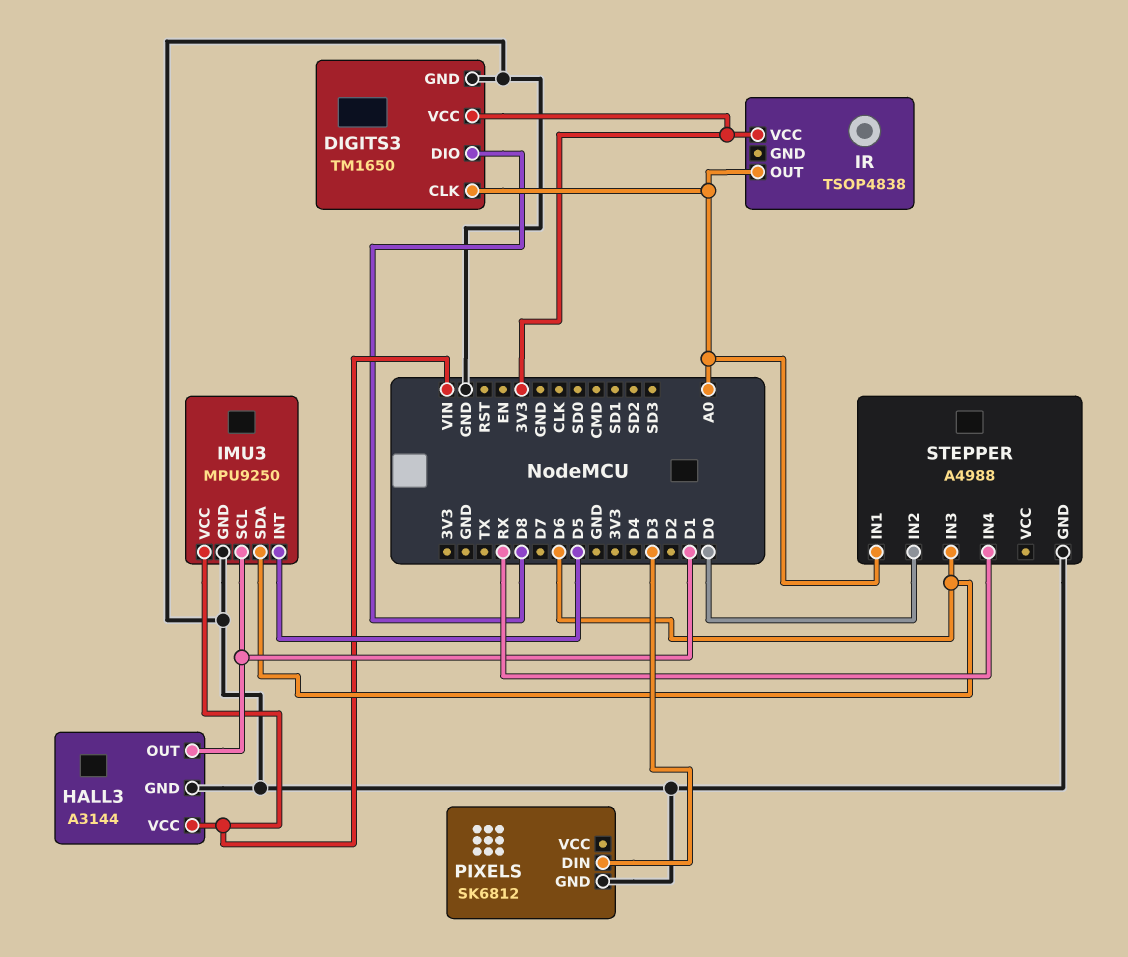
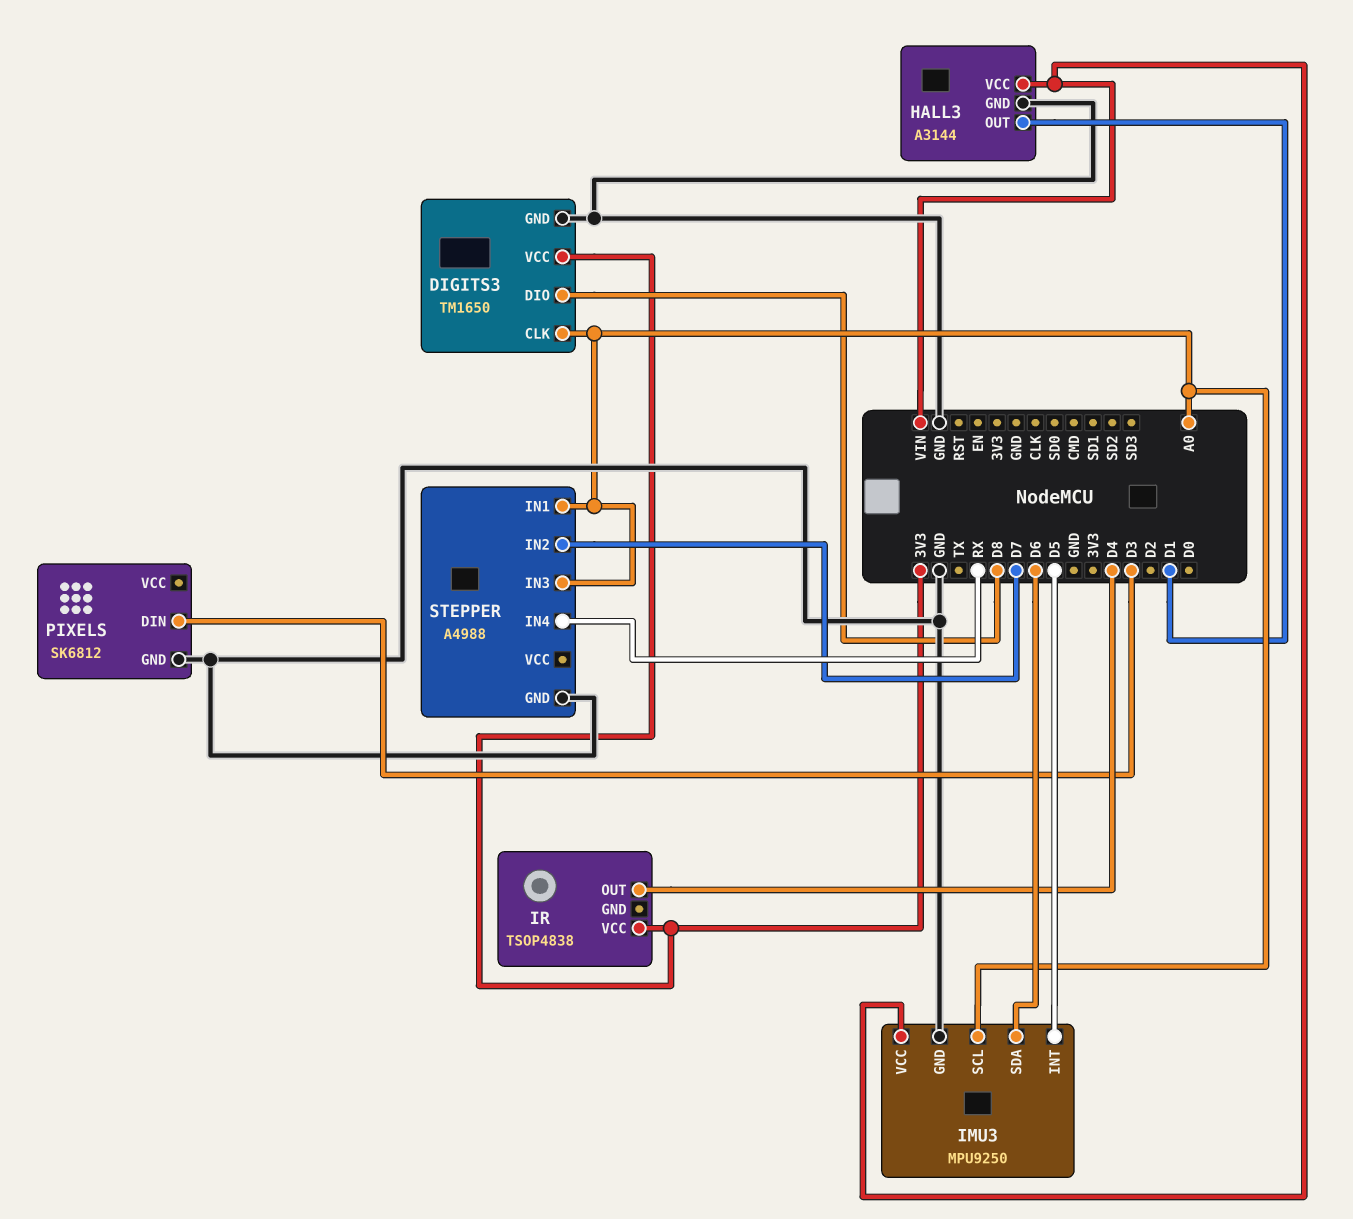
IMU3 pin SCL: D1 -> A0
IR pin OUT: A0 -> D4
STEPPER pin IN2: D0 -> D7
STEPPER pin IN3: D6 -> A0

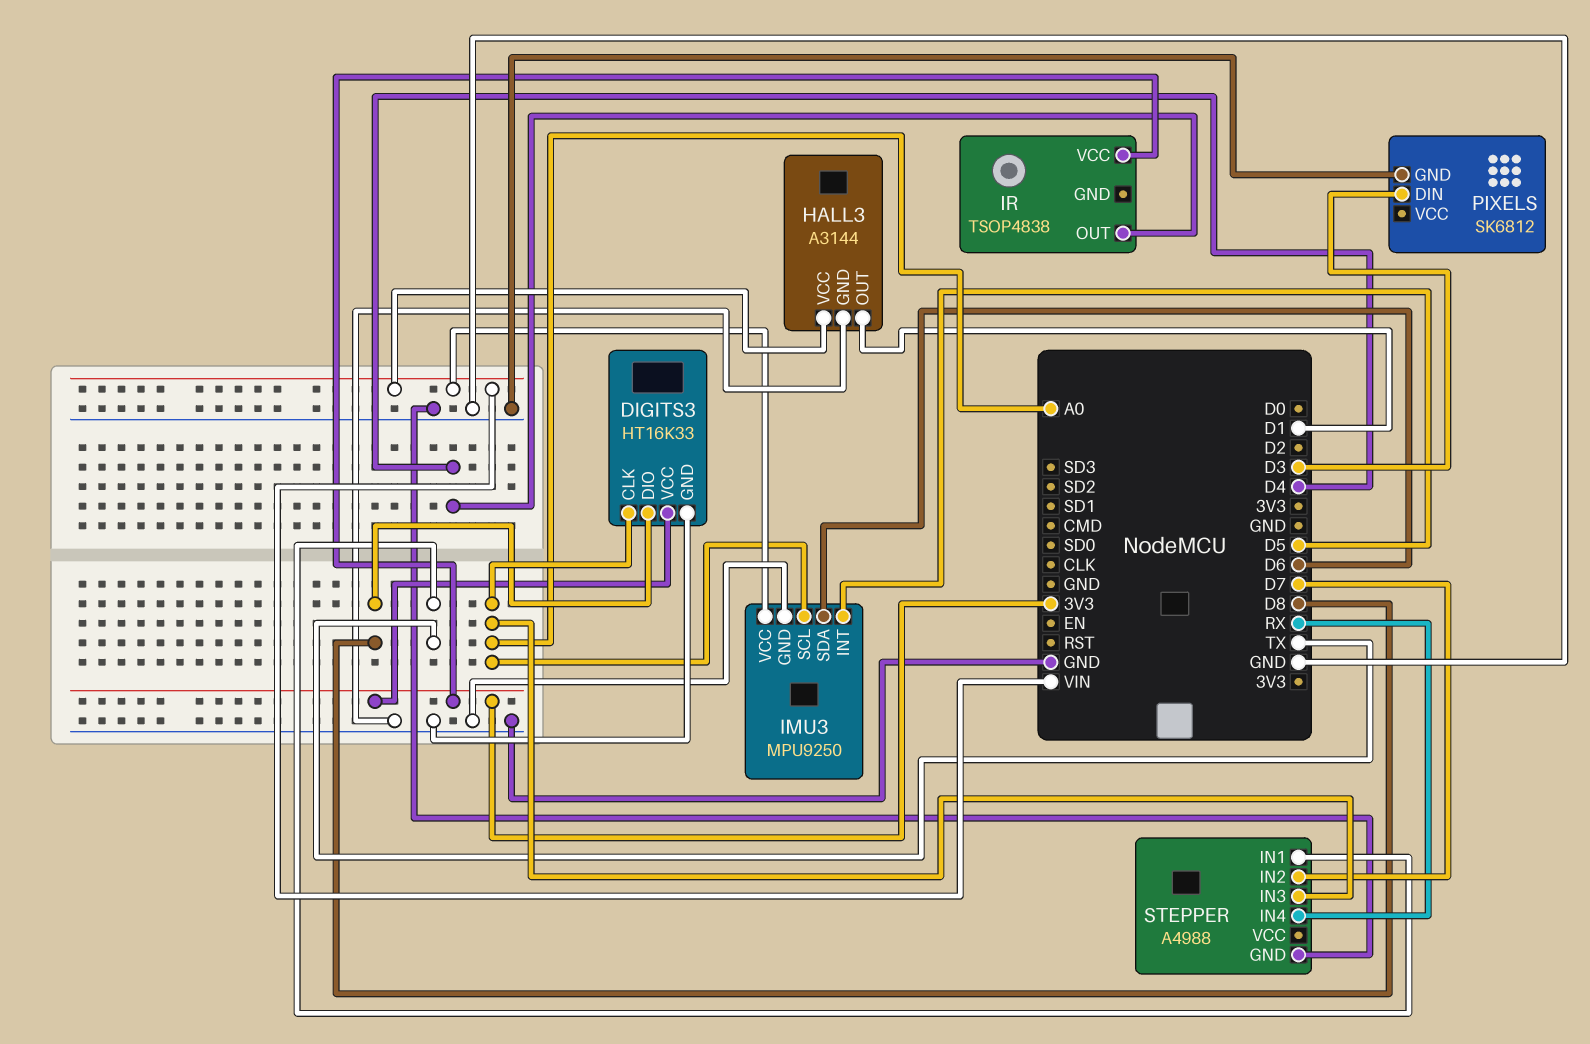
DIGITS3: TM1650 -> HT16K33
STEPPER pin IN1: A0 -> TX

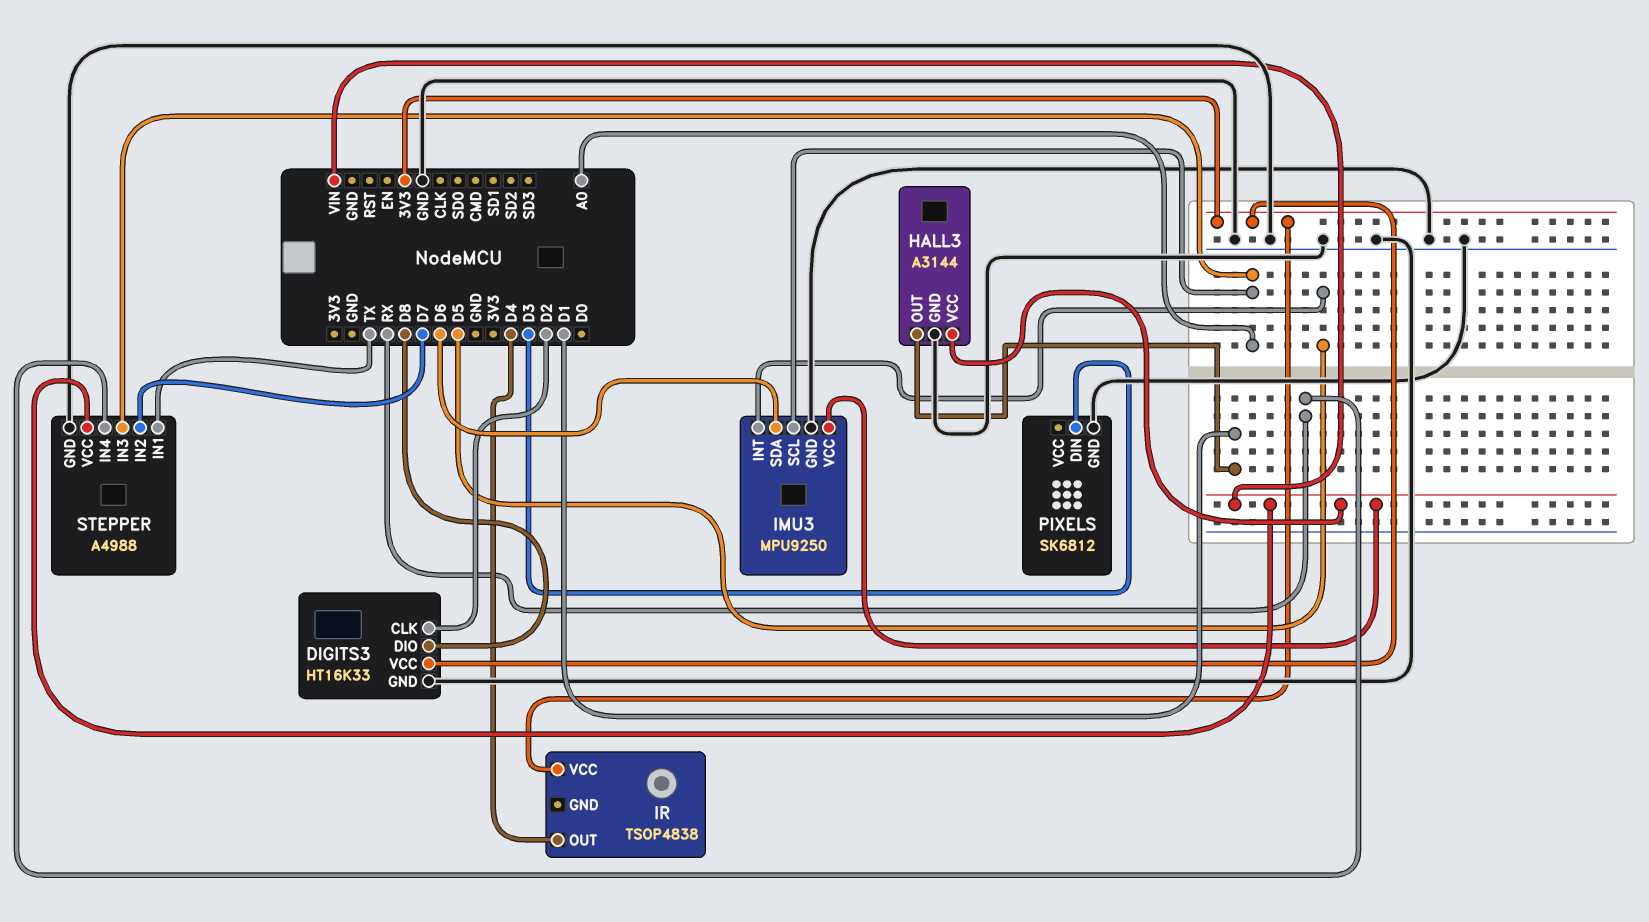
DIGITS3 pin CLK: A0 -> D2
STEPPER pin VCC: none -> VIN

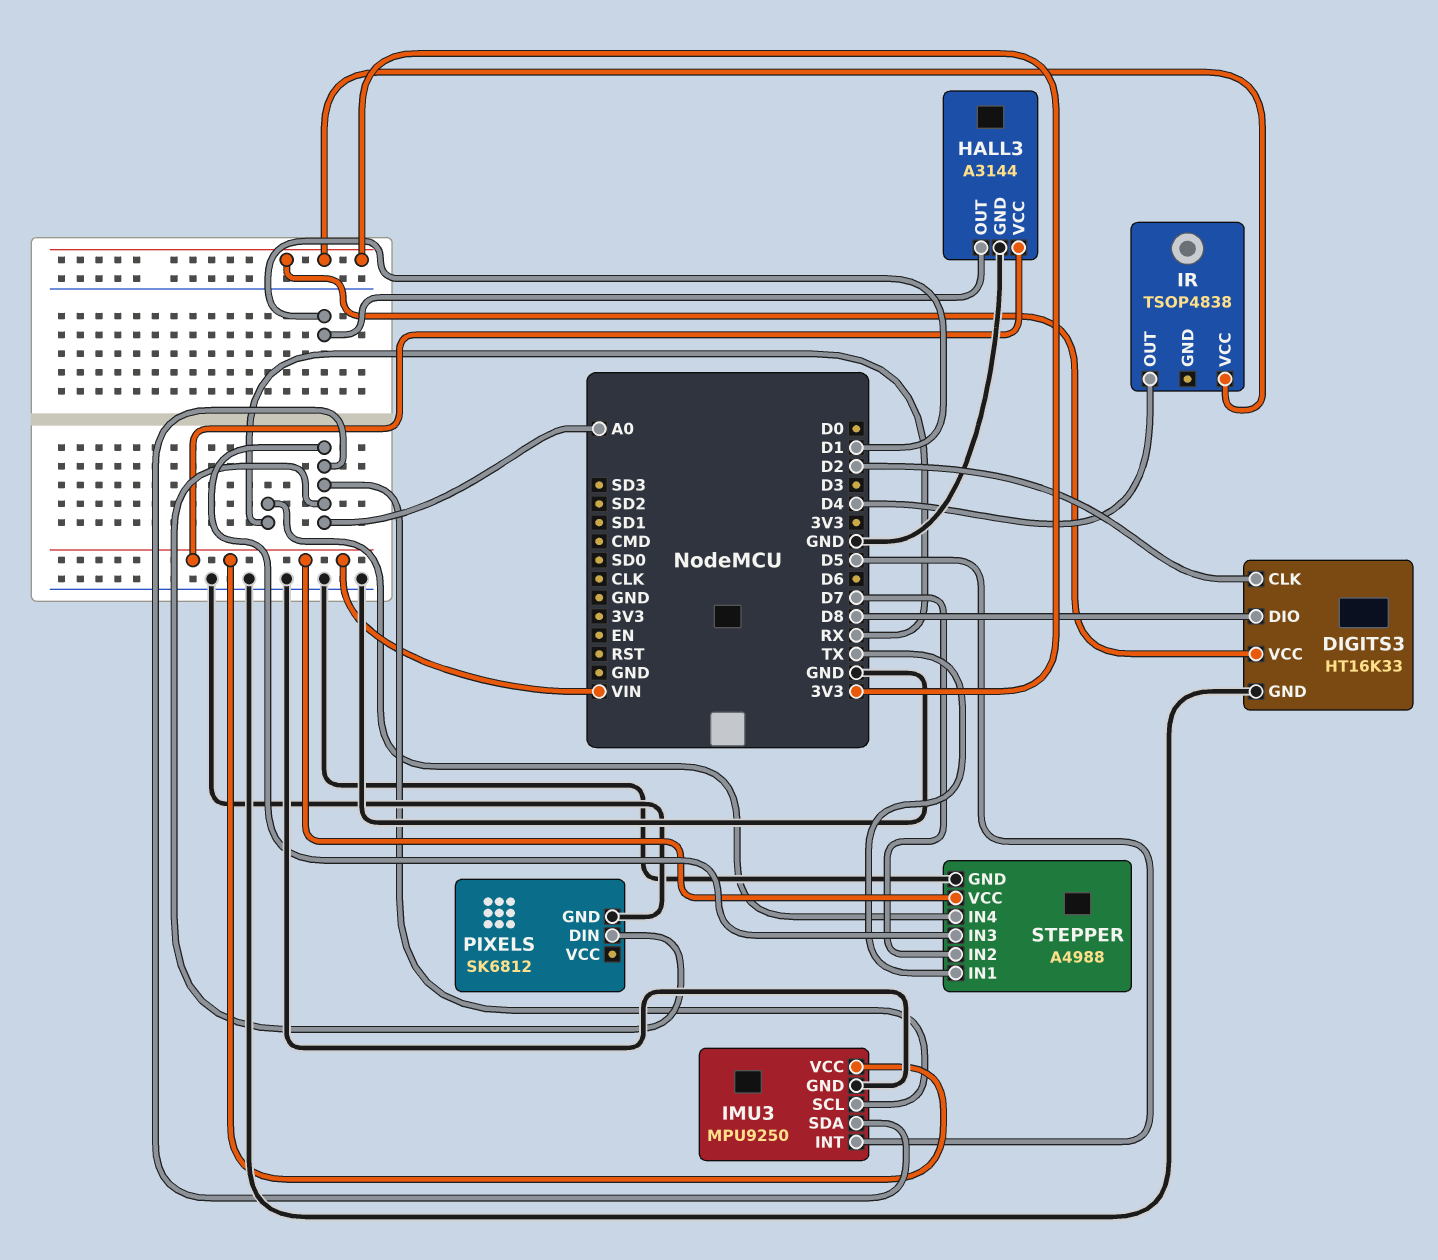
IMU3 pin SDA: D6 -> A0
PIXELS pin DIN: D3 -> A0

• WORK INSTRUCTIONS
Compute the number of lines in the records that contain the string "STEPPER", and return that number alone.

• RESULT FOR THIS TASK
4